[[ SUPPLIED MATERIAL, beginning ]]
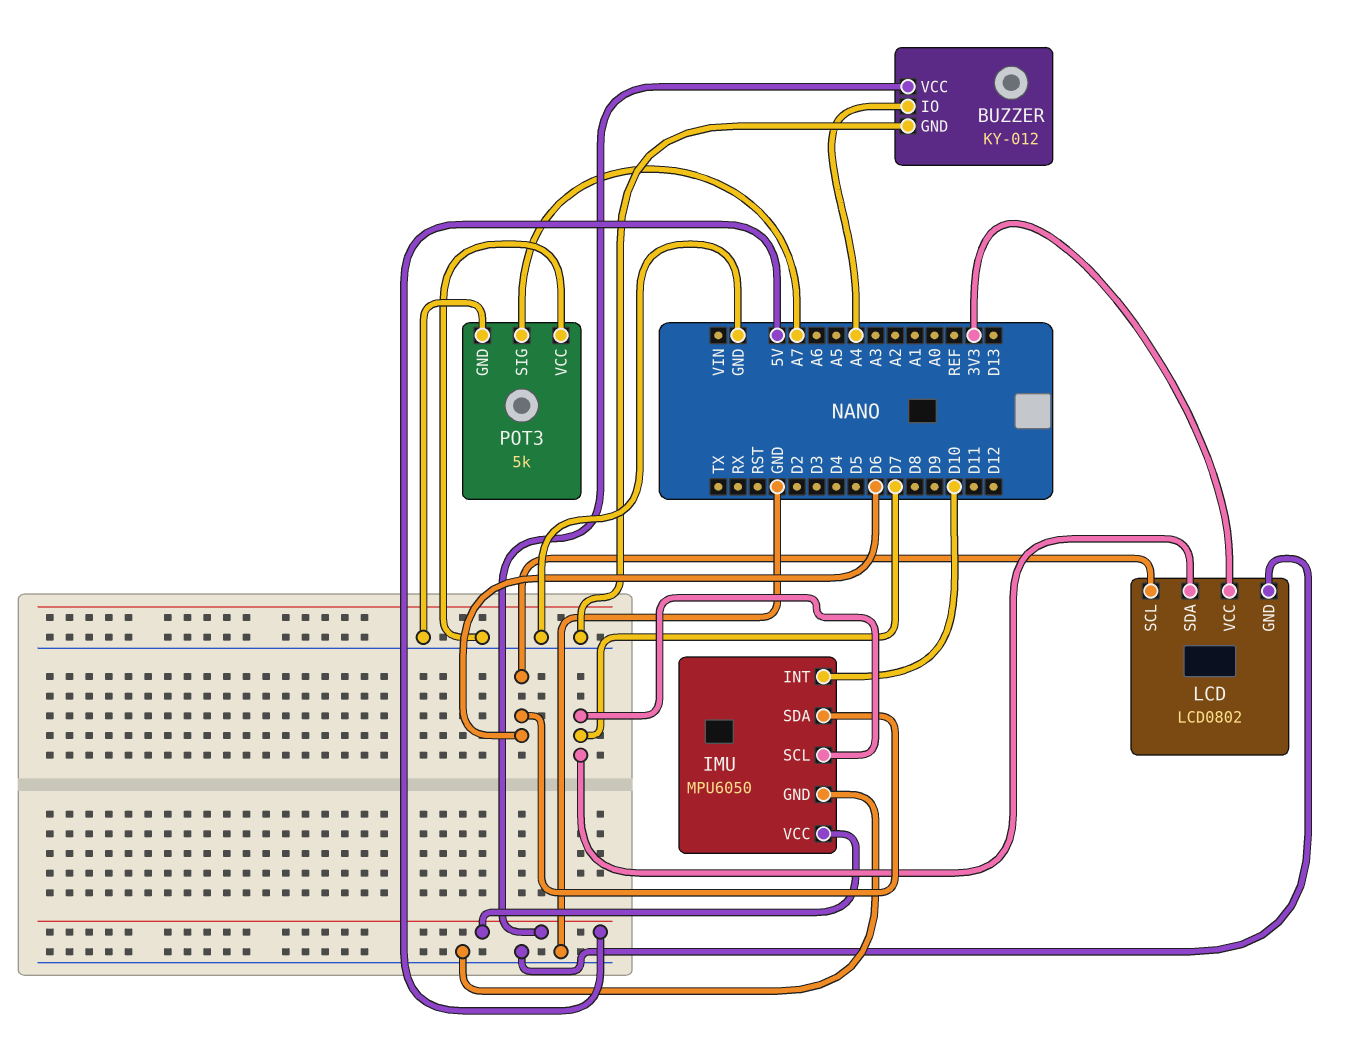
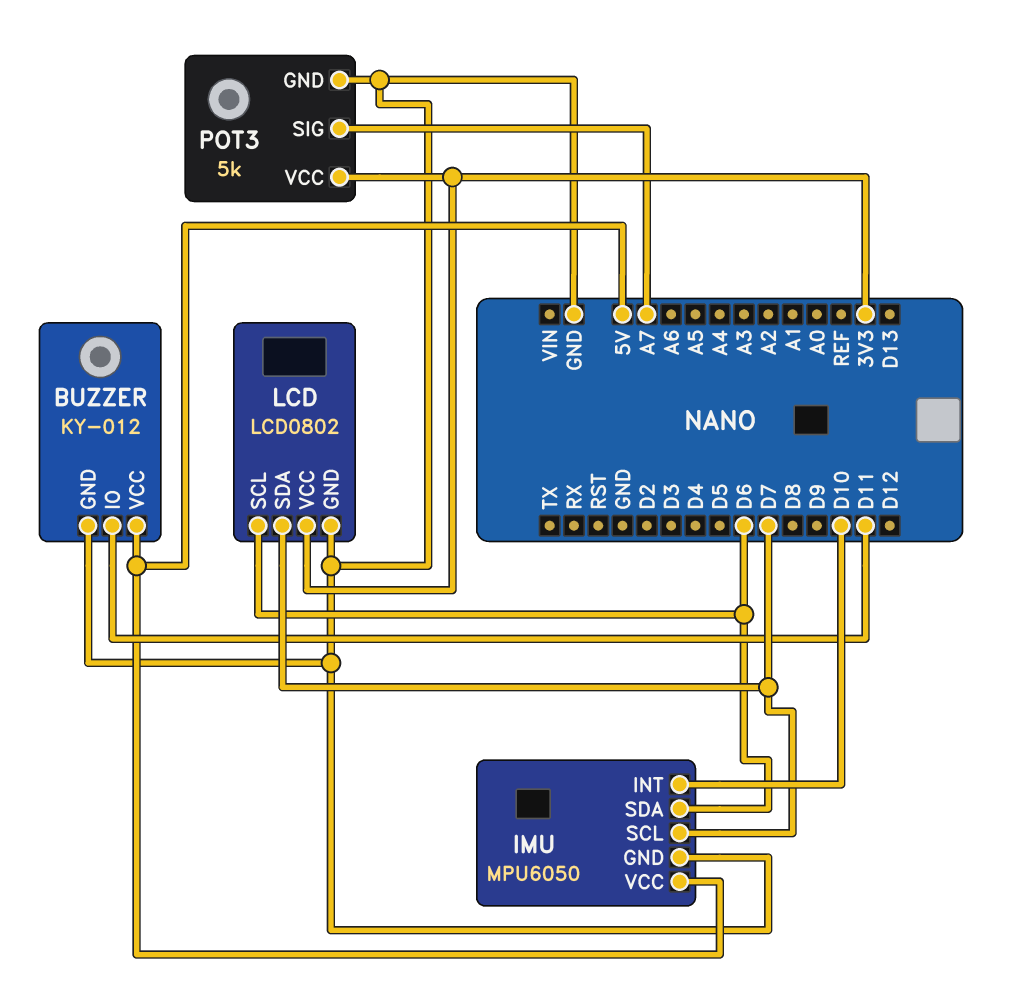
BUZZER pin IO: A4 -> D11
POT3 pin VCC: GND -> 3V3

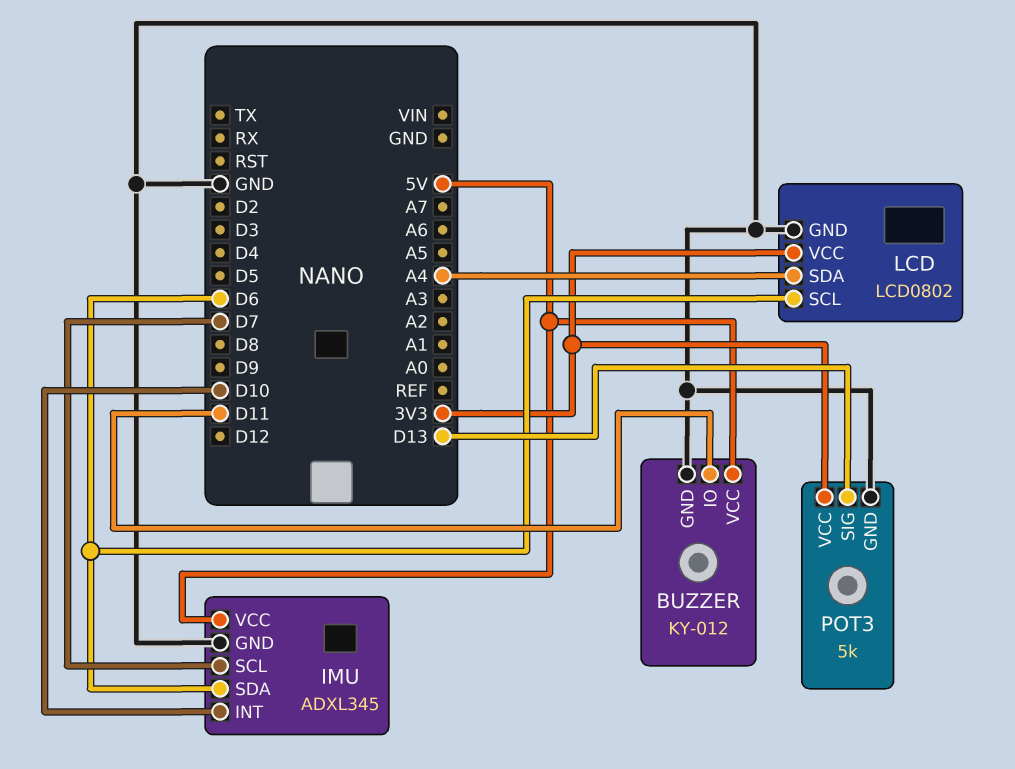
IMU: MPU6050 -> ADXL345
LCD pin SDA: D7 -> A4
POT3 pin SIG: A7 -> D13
[[ SUPPLIED MATERIAL, end ]]
TASK REQUIREMENTS: Without the pictures, set down every entry exactly.

REPLY:
BUZZER pin IO: A4 -> D11
POT3 pin VCC: GND -> 3V3

IMU: MPU6050 -> ADXL345
LCD pin SDA: D7 -> A4
POT3 pin SIG: A7 -> D13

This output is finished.